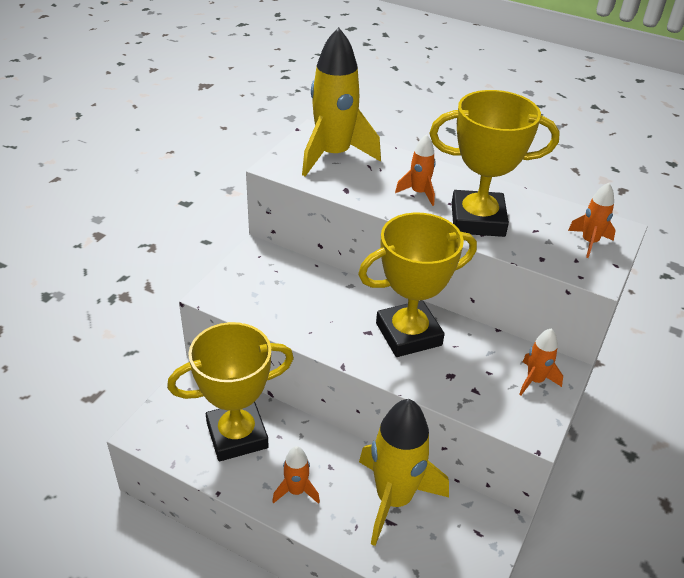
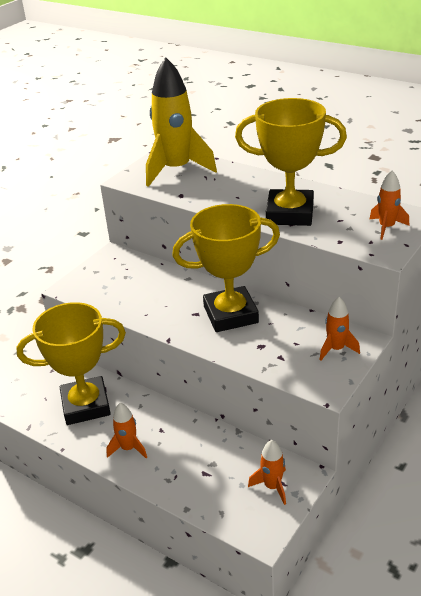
camera: 10 degrees right, 5 degrees down
(394, 499) = (212, 455): yellow rocket -> none
(419, 193) = (243, 195): orange rocket -> orange rocket (272, 486)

• **Task prompt**: Only the lines from the one holding "(394, 499) = (212, 455): yellow" to the end of the listing are to be written out, word for word.

• **Problem solution**:
(394, 499) = (212, 455): yellow rocket -> none
(419, 193) = (243, 195): orange rocket -> orange rocket (272, 486)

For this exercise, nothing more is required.